Activity ->
Retype only the lines below from the one with "(516, 173) = (505, 142): black" to the one with "camera: 10 degrees left, 5 degrees down", inclusive, skipping every image.
::::
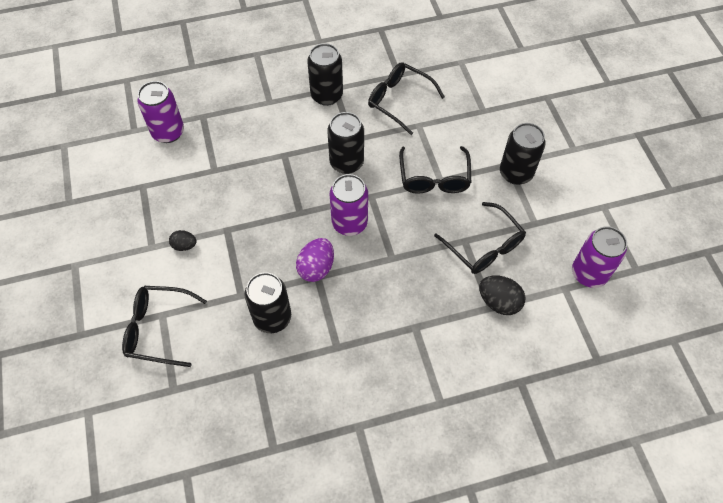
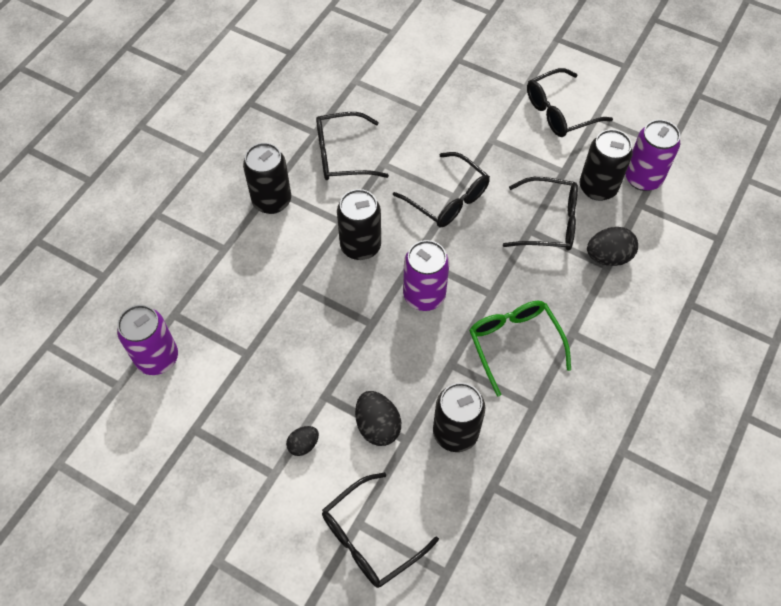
camera: 45 degrees left, 0 degrees up
(234, 272) = (377, 426): none -> black egg
(316, 268) = (441, 357): purple egg -> none
(369, 300) = (514, 344): none -> green glasses
(516, 173) = (505, 142): black can -> black can (598, 188)
(580, 183) = (560, 111): none -> black glasses

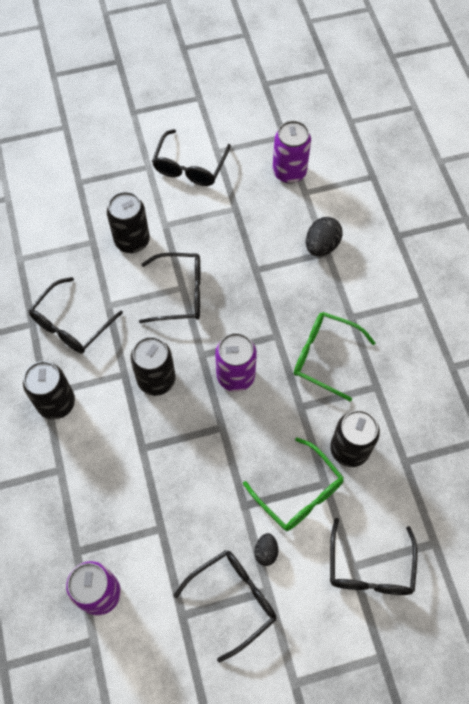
camera: 45 degrees left, 5 degrees up
(377, 426) = (298, 492): black egg -> green glasses
(548, 222) = (261, 253): black glasses -> black glasses (233, 600)
(598, 188) = (268, 202): black can -> black can (132, 240)

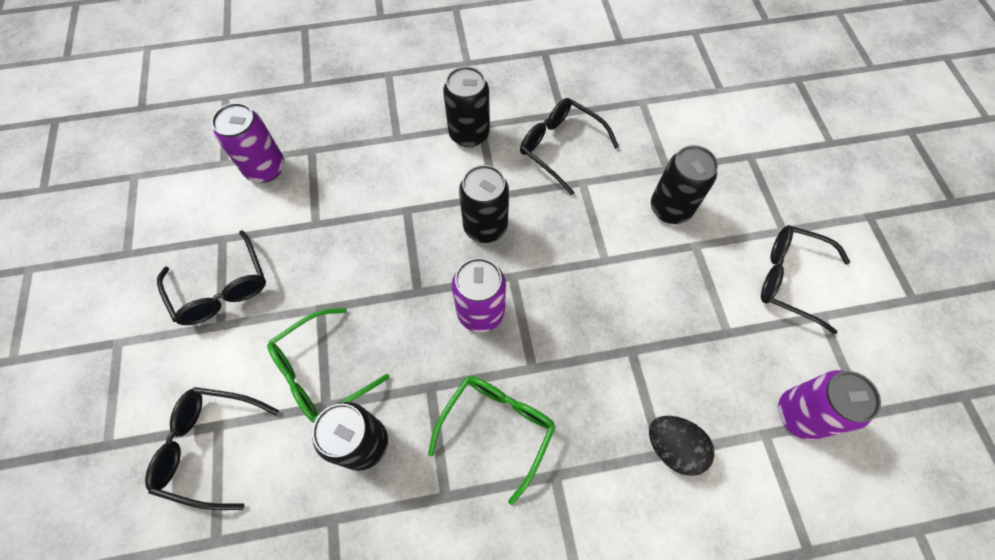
camera: 95 degrees right, 0 degrees up
(179, 293) = (597, 256): black glasses -> none
(266, 552) = (262, 327): black egg -> none

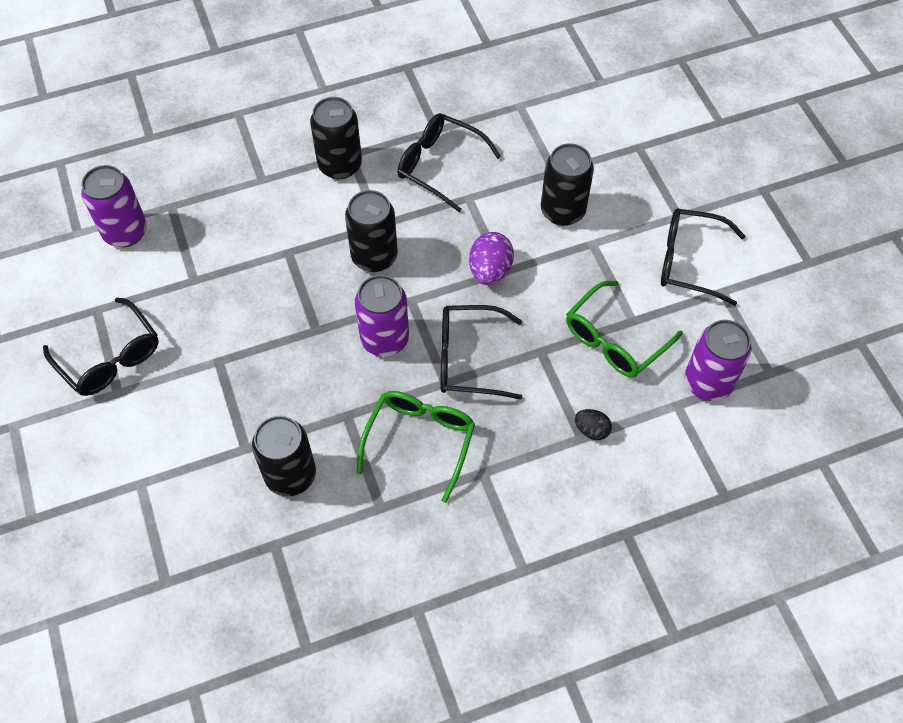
camera: 10 degrees left, 5 degrees down
(210, 447) = (138, 503): black glasses -> black glasses (469, 359)
(321, 371) = (234, 418): green glasses -> green glasses (615, 339)
(592, 258) = (490, 271): none -> purple egg
(673, 447) = (591, 430): black egg -> black egg, size x0.61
::::
Answer section ->
(516, 173) = (505, 142): black can -> black can (598, 188)
(580, 183) = (560, 111): none -> black glasses

camera: 45 degrees left, 5 degrees up
(377, 426) = (298, 492): black egg -> green glasses
(548, 222) = (261, 253): black glasses -> black glasses (233, 600)
(598, 188) = (268, 202): black can -> black can (132, 240)

camera: 95 degrees right, 0 degrees up
(179, 293) = (597, 256): black glasses -> none
(266, 552) = (262, 327): black egg -> none

camera: 10 degrees left, 5 degrees down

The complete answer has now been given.